Problem statement: The answer must be an exact copy of the records, with every picture left out.

***** Source records *****

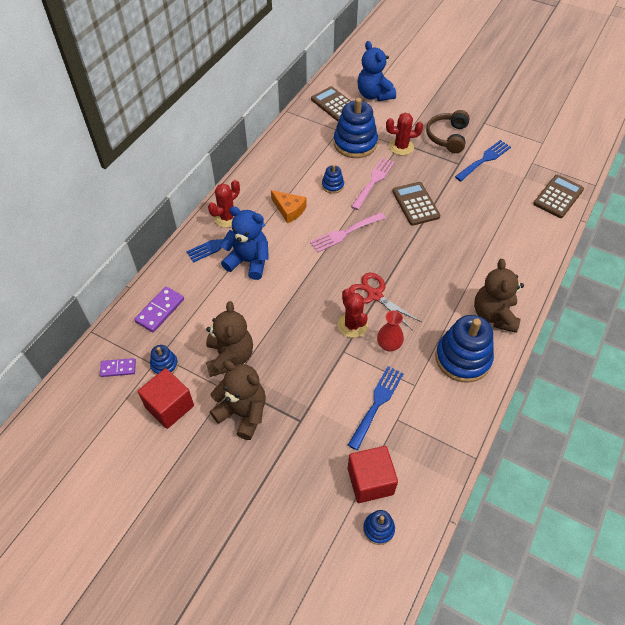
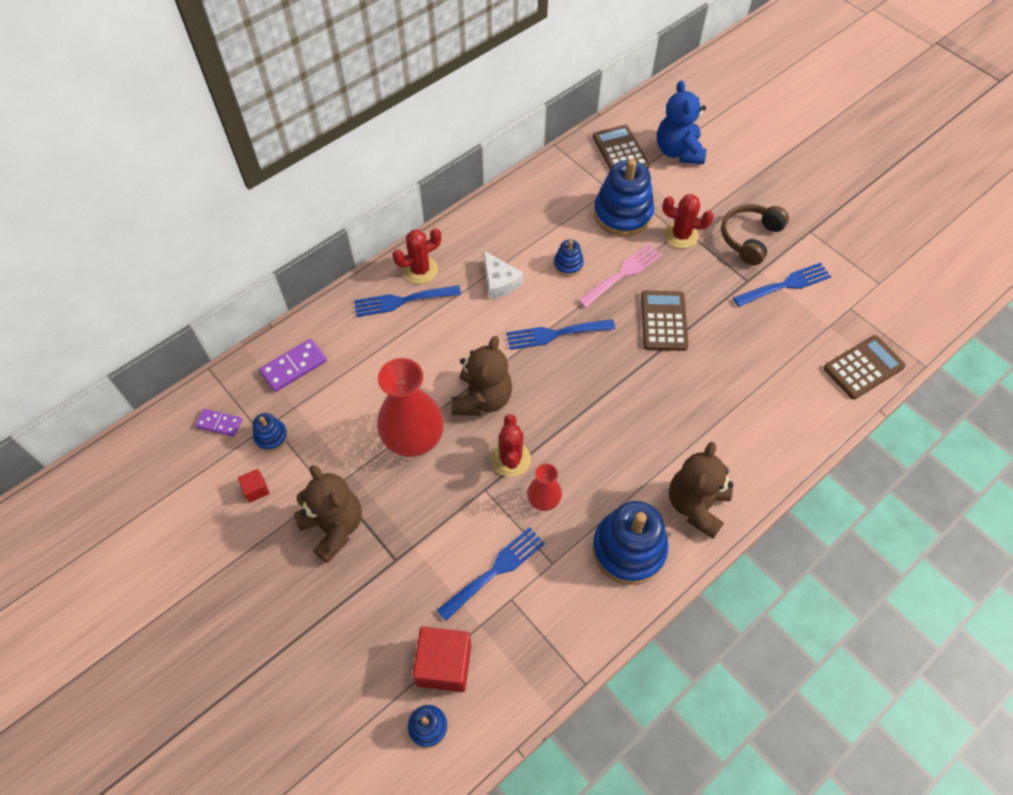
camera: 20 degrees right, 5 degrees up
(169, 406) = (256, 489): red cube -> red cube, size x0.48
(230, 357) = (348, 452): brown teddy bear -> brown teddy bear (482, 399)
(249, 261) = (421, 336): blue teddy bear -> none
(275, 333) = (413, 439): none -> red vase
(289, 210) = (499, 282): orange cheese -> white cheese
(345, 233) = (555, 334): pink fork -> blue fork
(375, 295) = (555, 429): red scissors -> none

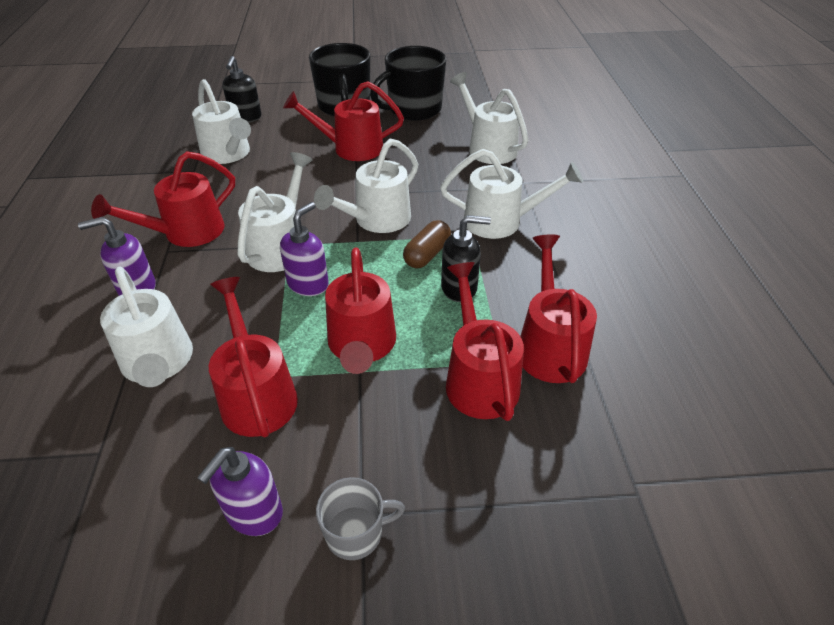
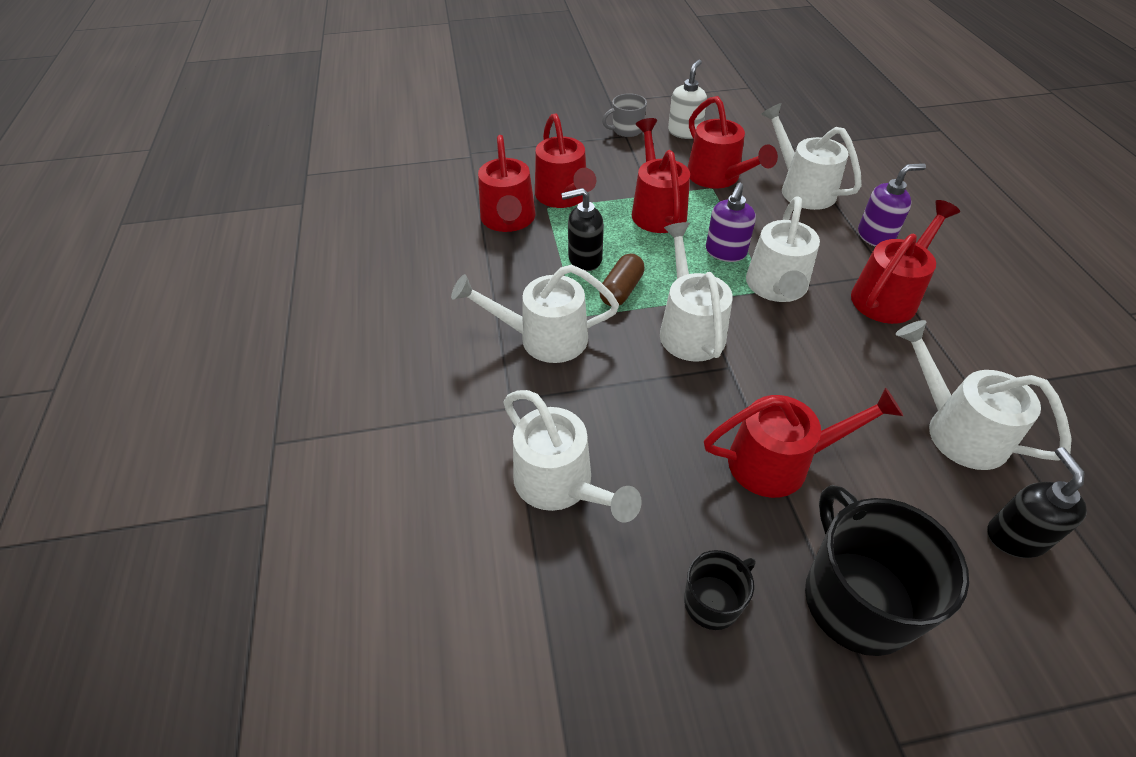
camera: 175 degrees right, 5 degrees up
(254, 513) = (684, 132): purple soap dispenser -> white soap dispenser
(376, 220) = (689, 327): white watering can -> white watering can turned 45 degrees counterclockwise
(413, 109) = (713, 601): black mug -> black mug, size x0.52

*****

Written answer:
camera: 20 degrees right, 5 degrees up
(169, 406) = (256, 489): red cube -> red cube, size x0.48
(230, 357) = (348, 452): brown teddy bear -> brown teddy bear (482, 399)
(249, 261) = (421, 336): blue teddy bear -> none
(275, 333) = (413, 439): none -> red vase
(289, 210) = (499, 282): orange cheese -> white cheese
(345, 233) = (555, 334): pink fork -> blue fork
(375, 295) = (555, 429): red scissors -> none

camera: 175 degrees right, 5 degrees up
(254, 513) = (684, 132): purple soap dispenser -> white soap dispenser
(376, 220) = (689, 327): white watering can -> white watering can turned 45 degrees counterclockwise
(413, 109) = (713, 601): black mug -> black mug, size x0.52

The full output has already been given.